◆ **Work instruction**
Of all the lines in the records below, copy only those that contain the string "none".

Image comparison data
---

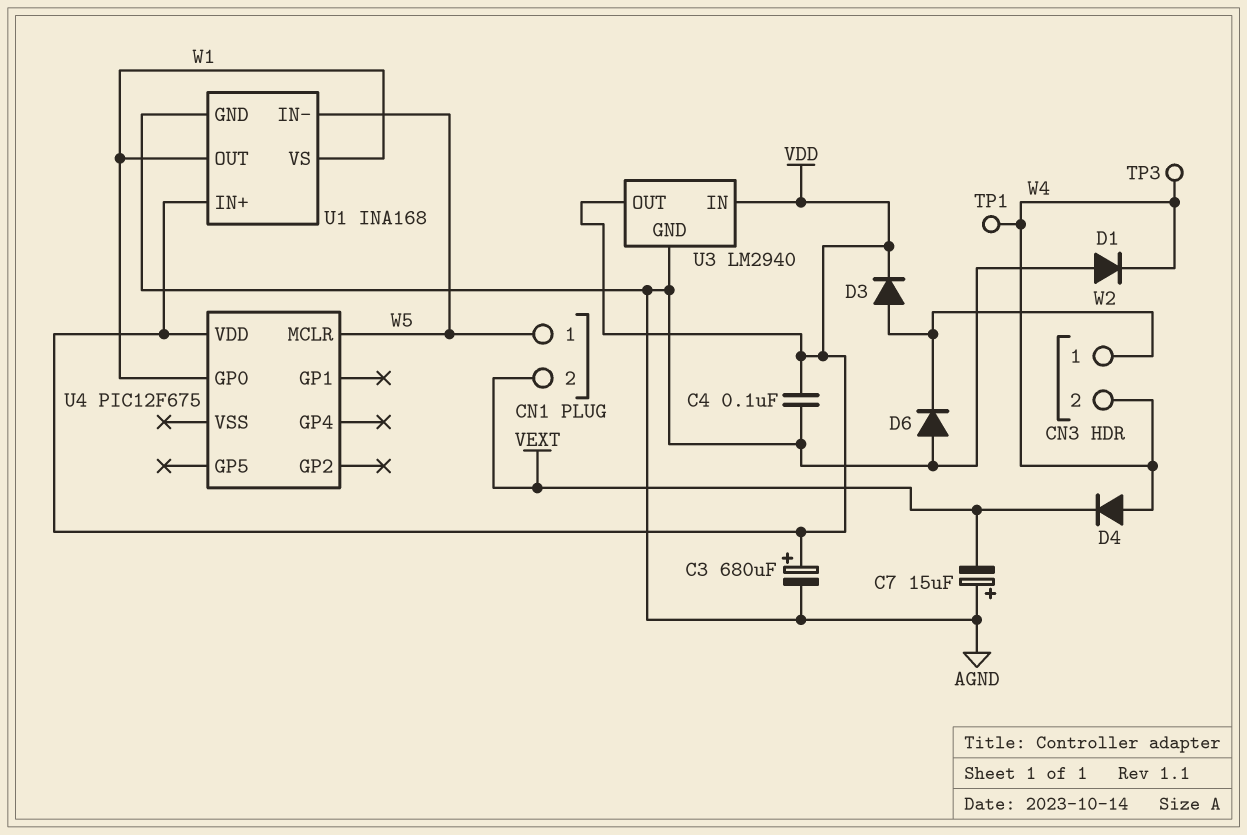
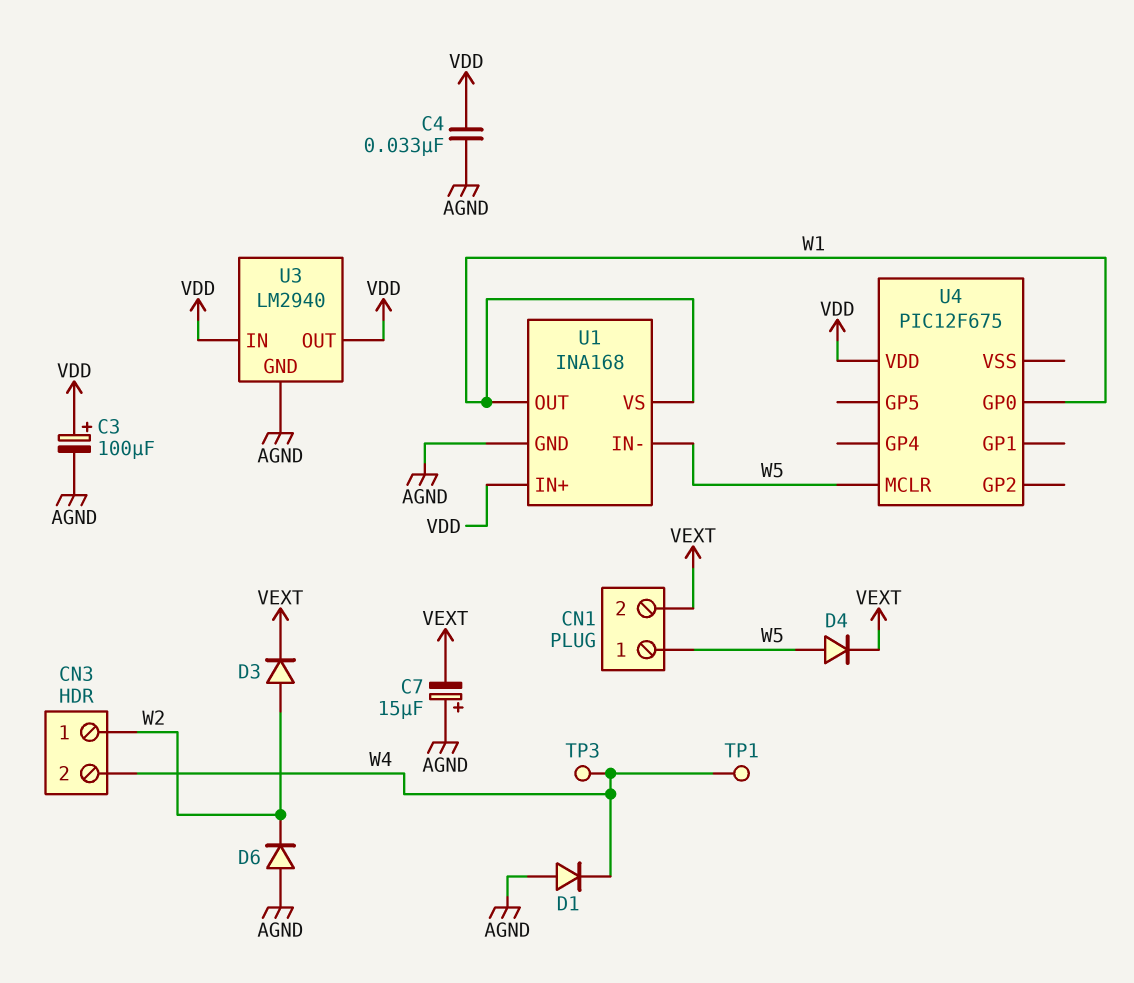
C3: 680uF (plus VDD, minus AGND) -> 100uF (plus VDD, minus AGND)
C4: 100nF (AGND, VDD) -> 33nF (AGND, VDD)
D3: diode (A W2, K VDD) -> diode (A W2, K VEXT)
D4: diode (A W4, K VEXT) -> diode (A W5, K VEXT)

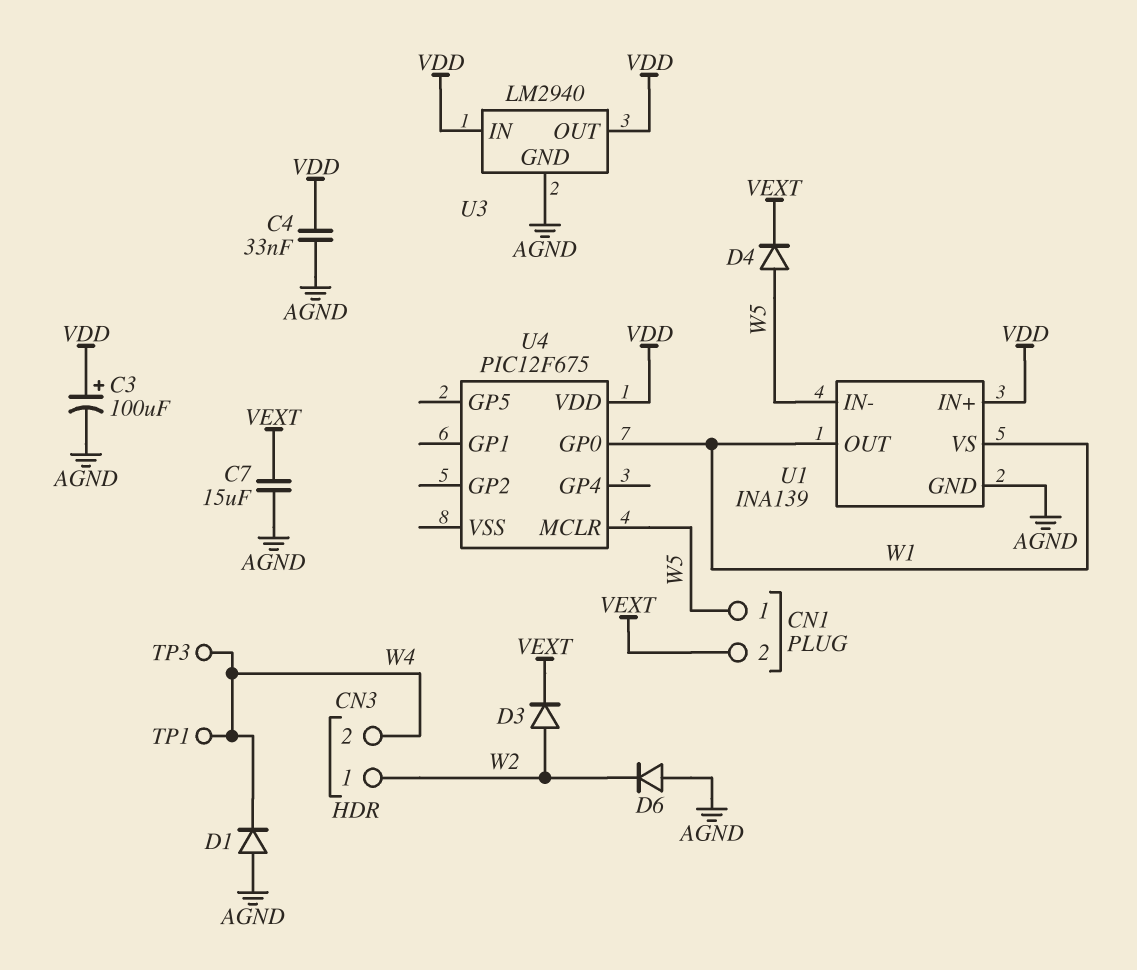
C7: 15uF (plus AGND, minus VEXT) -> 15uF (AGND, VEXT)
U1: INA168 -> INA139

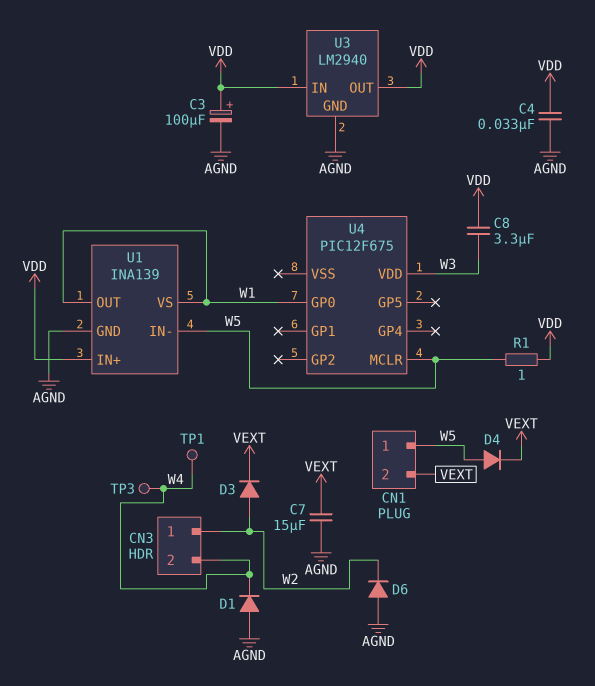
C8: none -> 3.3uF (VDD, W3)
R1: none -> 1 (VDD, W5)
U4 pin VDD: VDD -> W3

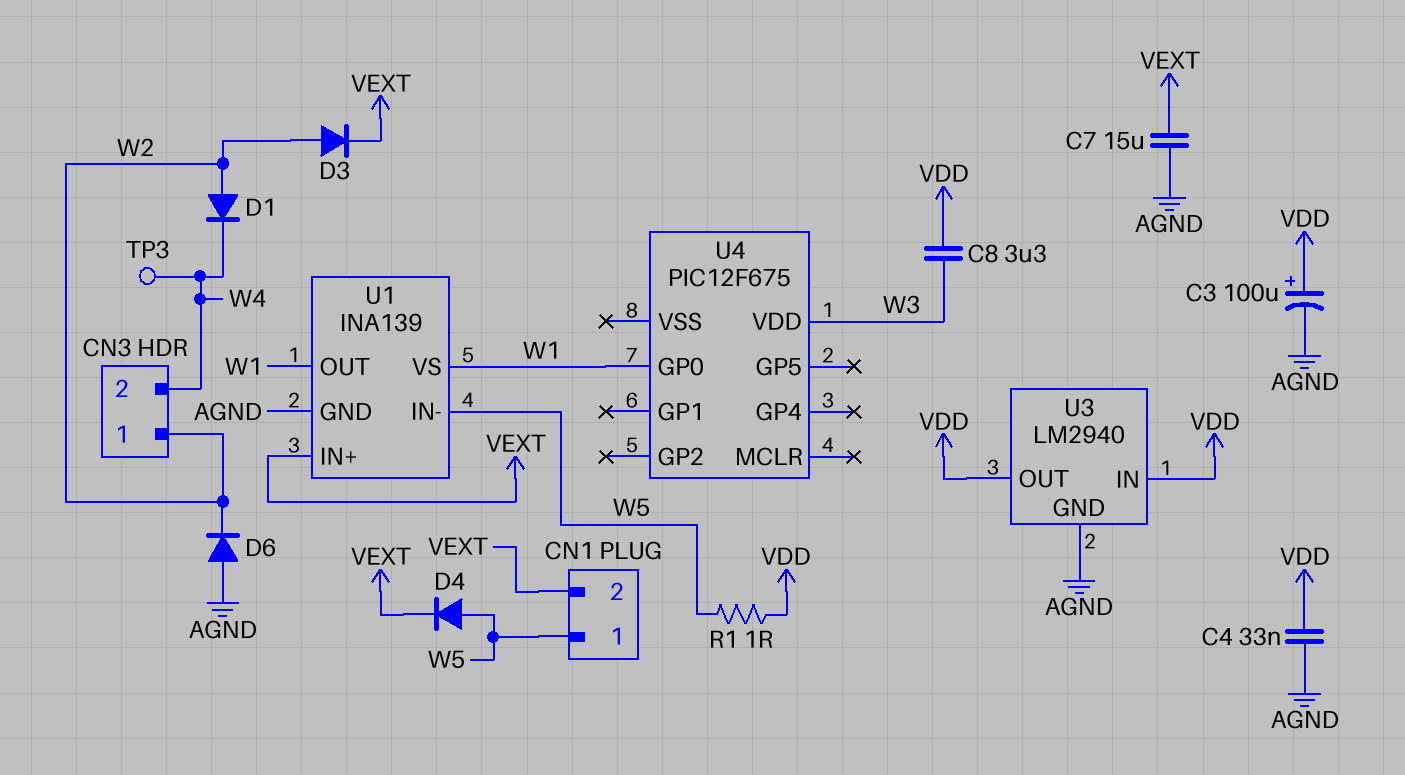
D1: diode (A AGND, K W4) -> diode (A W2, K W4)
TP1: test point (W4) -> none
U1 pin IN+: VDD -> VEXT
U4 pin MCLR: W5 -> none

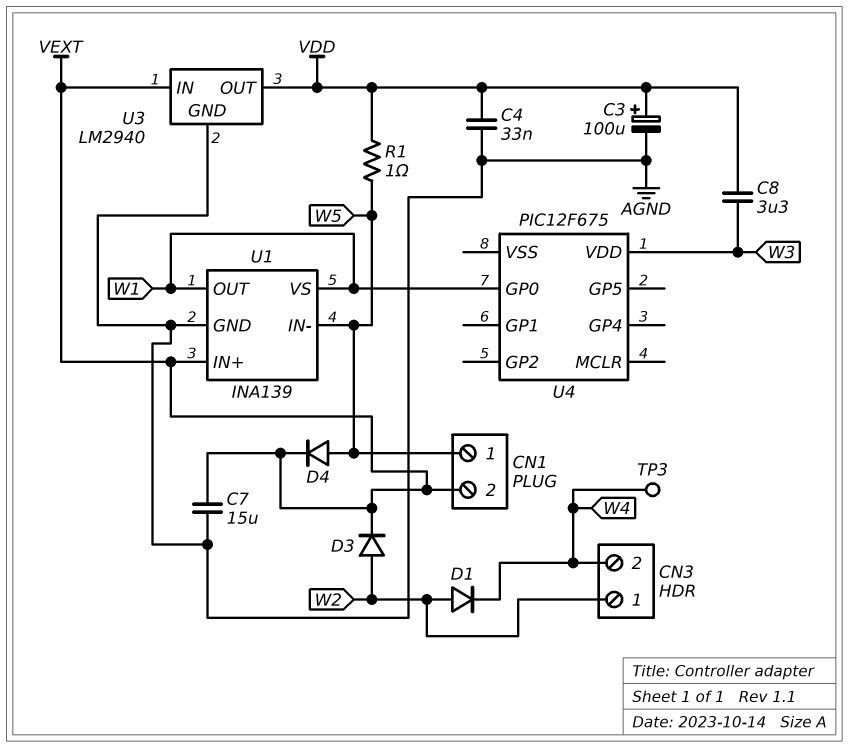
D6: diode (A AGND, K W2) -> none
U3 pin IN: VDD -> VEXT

---

◆ **Answer to this problem**
C8: none -> 3.3uF (VDD, W3)
R1: none -> 1 (VDD, W5)
TP1: test point (W4) -> none
U4 pin MCLR: W5 -> none
D6: diode (A AGND, K W2) -> none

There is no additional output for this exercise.